• What the task asks:
Single out the lines of the material that contain "degrees" and copy them.

• Provided data:
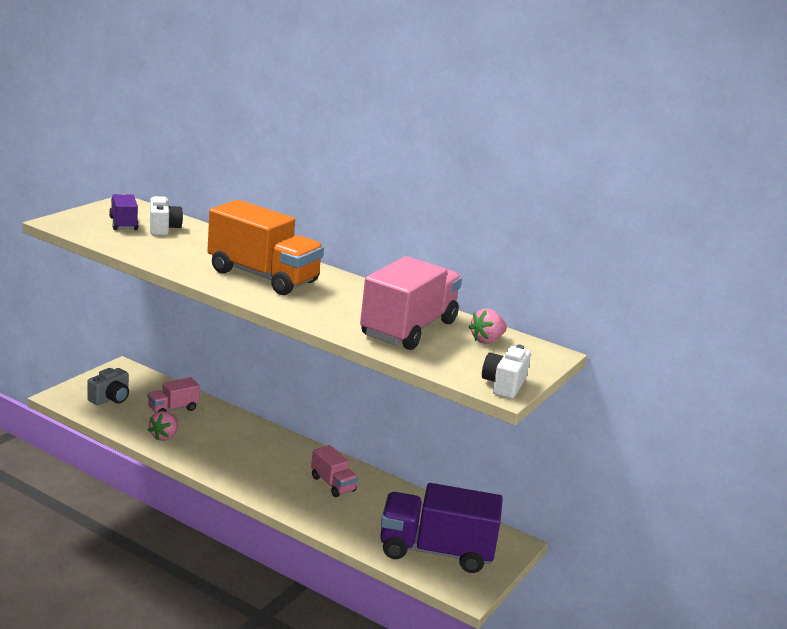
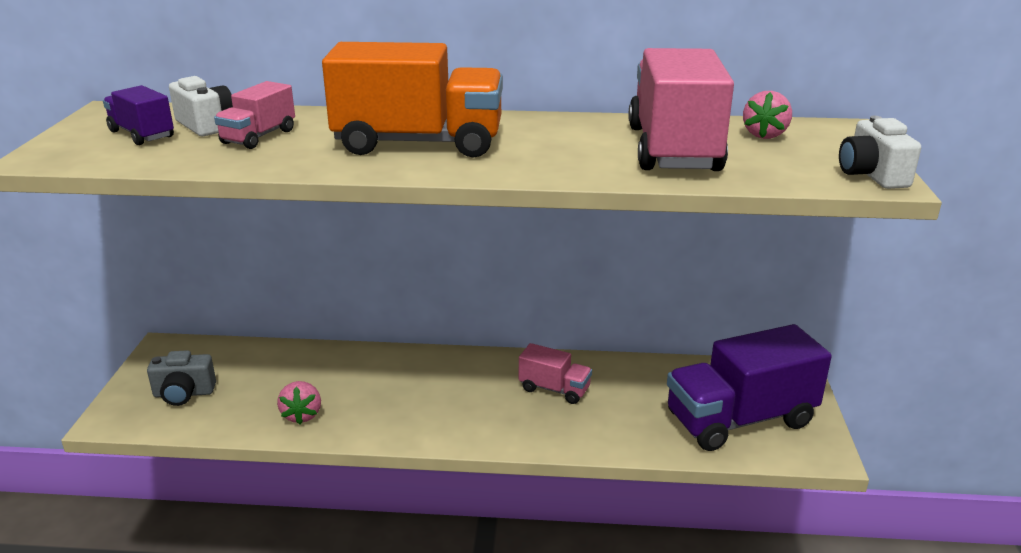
camera: 25 degrees left, 5 degrees up
(110, 398) = (184, 394): grey camera -> grey camera turned 75 degrees clockwise
(173, 409) = (279, 375): pink truck -> pink truck (259, 137)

• Response box:
camera: 25 degrees left, 5 degrees up
(110, 398) = (184, 394): grey camera -> grey camera turned 75 degrees clockwise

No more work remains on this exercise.